# [Activity]
Some entries follow. Reproduce exactly the lines starting at the one with "red brick B7:E7" and stopping after the one with "cyan brick F4".

# [Records shown]
══════════
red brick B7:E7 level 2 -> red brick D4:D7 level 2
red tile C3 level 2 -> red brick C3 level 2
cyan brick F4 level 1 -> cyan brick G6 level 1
══════════
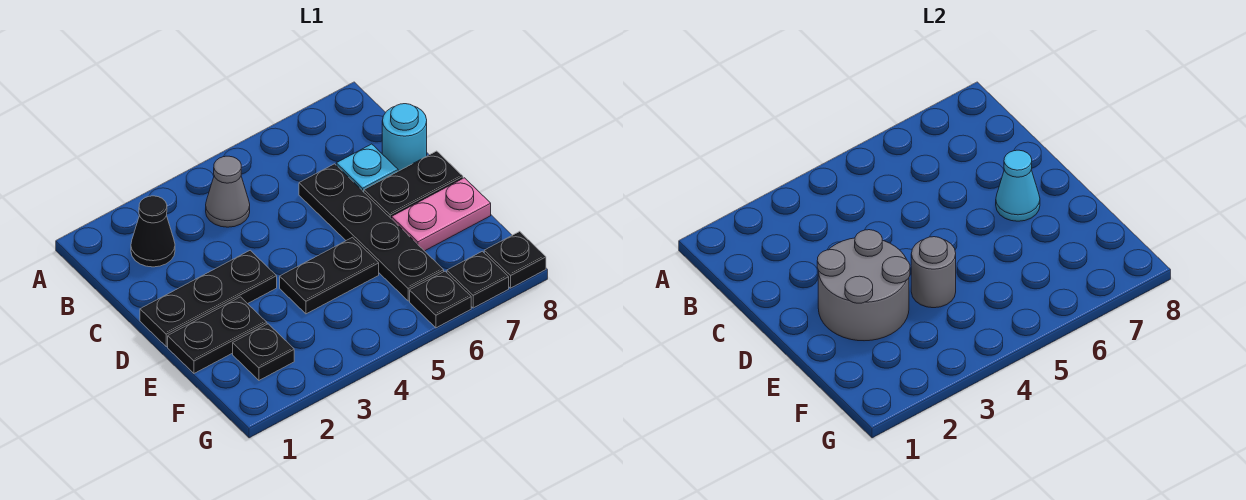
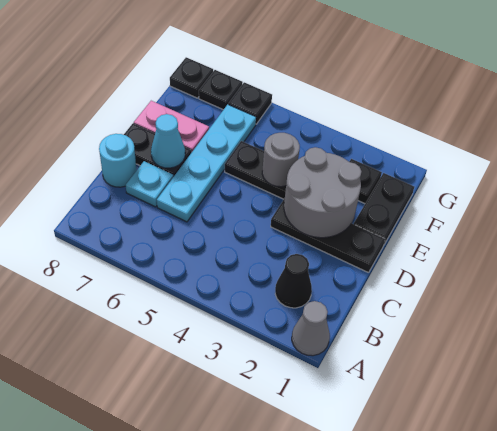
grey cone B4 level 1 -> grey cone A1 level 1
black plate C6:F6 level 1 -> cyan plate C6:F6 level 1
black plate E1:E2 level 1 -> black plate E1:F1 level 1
══════════
# [Expected output]
red brick B7:E7 level 2 -> red brick D4:D7 level 2
red tile C3 level 2 -> red brick C3 level 2
cyan brick F4 level 1 -> cyan brick G6 level 1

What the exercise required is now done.